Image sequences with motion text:
········
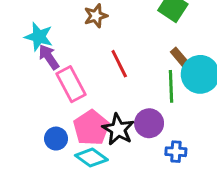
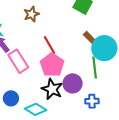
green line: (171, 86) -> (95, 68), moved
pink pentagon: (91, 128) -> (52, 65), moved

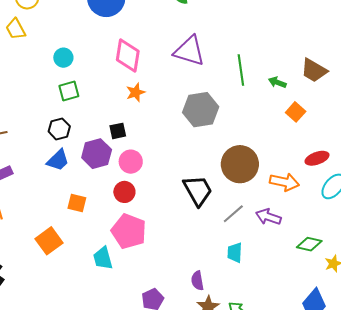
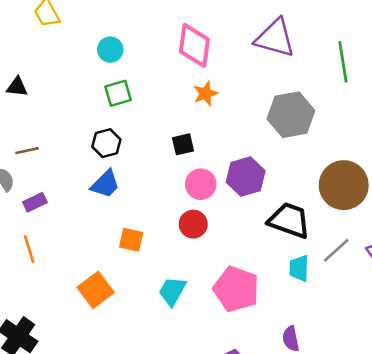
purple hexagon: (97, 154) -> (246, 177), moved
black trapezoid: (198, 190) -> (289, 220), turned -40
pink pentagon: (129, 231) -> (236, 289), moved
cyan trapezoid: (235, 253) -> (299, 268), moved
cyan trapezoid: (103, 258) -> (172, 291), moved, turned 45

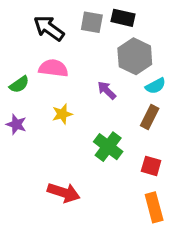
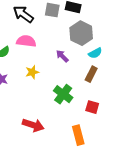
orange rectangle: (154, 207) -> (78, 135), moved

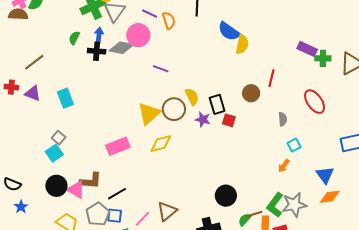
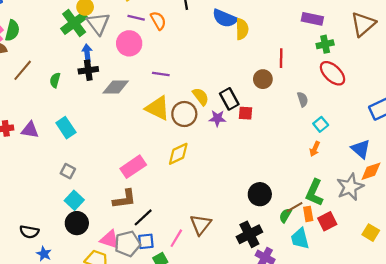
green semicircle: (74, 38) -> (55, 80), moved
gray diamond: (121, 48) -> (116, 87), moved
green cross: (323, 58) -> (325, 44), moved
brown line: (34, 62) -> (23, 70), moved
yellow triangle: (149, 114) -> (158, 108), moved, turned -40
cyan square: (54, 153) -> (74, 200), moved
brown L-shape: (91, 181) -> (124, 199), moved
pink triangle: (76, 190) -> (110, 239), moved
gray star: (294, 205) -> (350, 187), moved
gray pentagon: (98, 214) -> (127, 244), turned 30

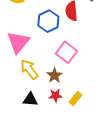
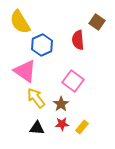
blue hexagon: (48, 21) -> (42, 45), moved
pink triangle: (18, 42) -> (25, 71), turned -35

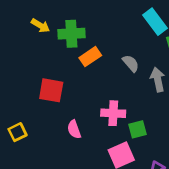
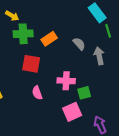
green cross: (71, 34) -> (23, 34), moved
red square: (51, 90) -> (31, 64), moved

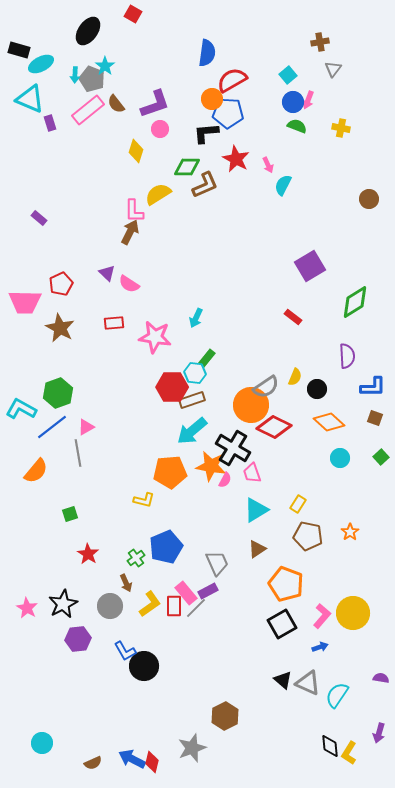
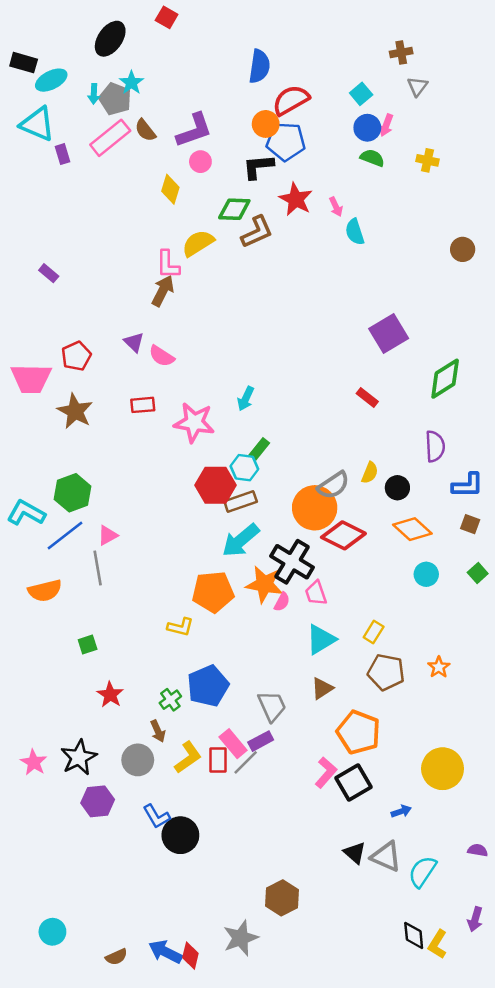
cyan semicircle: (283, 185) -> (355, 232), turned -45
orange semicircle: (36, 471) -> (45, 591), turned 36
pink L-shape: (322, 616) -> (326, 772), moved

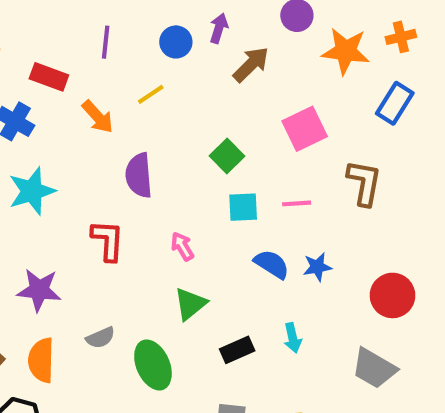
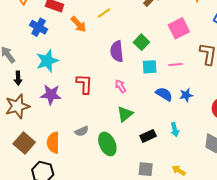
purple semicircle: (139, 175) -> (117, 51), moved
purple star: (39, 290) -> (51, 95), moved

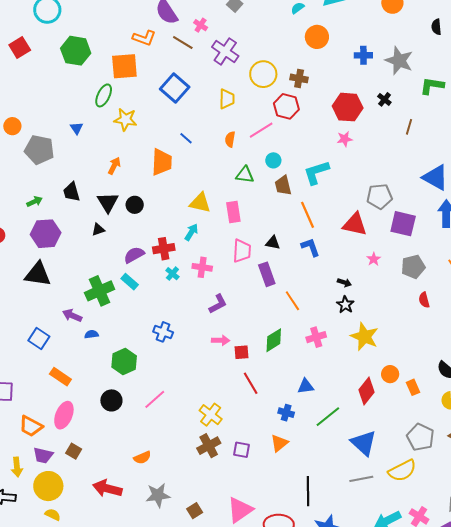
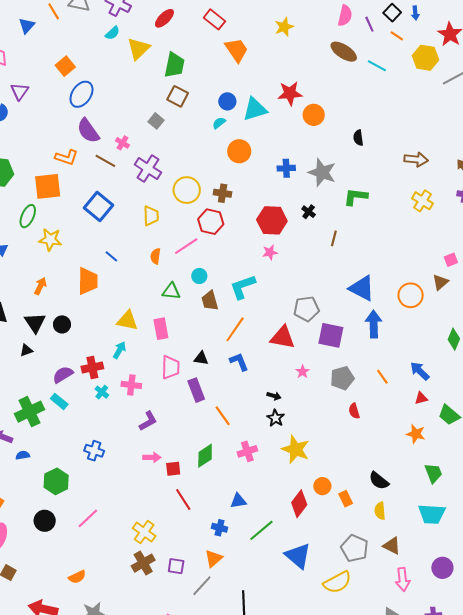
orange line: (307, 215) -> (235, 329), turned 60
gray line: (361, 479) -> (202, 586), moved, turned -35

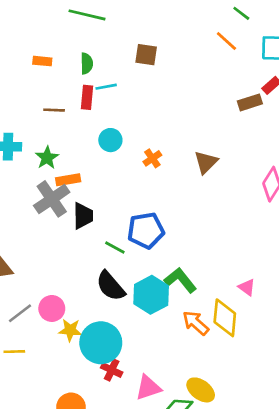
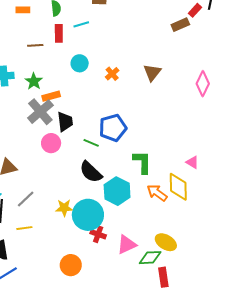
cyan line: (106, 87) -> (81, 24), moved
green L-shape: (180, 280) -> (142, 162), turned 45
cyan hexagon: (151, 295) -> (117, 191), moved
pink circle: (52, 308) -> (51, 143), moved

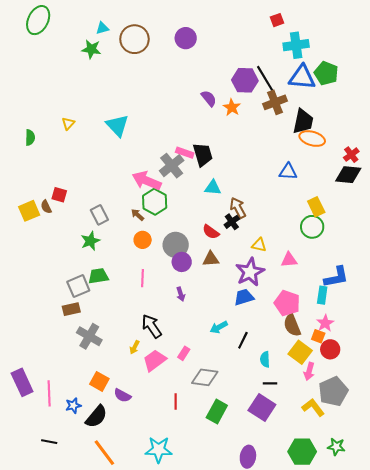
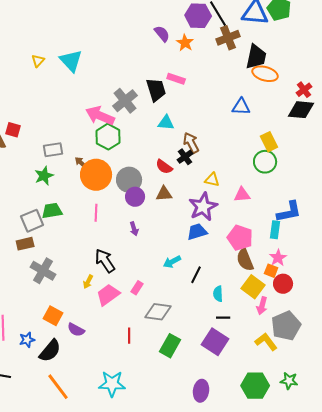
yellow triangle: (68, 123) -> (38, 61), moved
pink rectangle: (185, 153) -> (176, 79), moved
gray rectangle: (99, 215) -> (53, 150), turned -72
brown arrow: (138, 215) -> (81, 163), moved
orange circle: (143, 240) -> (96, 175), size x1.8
········
Would you copy out, exactly and with no pictures, only the lines above from the one that contains "yellow triangle: (149, 114)" through the one that contains "red square: (51, 90) -> (31, 64), moved"?

Exercise result:
yellow triangle: (149, 114) -> (158, 108), moved, turned -40
cyan square: (54, 153) -> (74, 200), moved
brown L-shape: (91, 181) -> (124, 199), moved
pink triangle: (76, 190) -> (110, 239), moved
gray star: (294, 205) -> (350, 187), moved
gray pentagon: (98, 214) -> (127, 244), turned 30

blue hexagon: (48, 21) -> (42, 45), moved
pink triangle: (18, 42) -> (25, 71), turned -35

green cross: (71, 34) -> (23, 34), moved
red square: (51, 90) -> (31, 64), moved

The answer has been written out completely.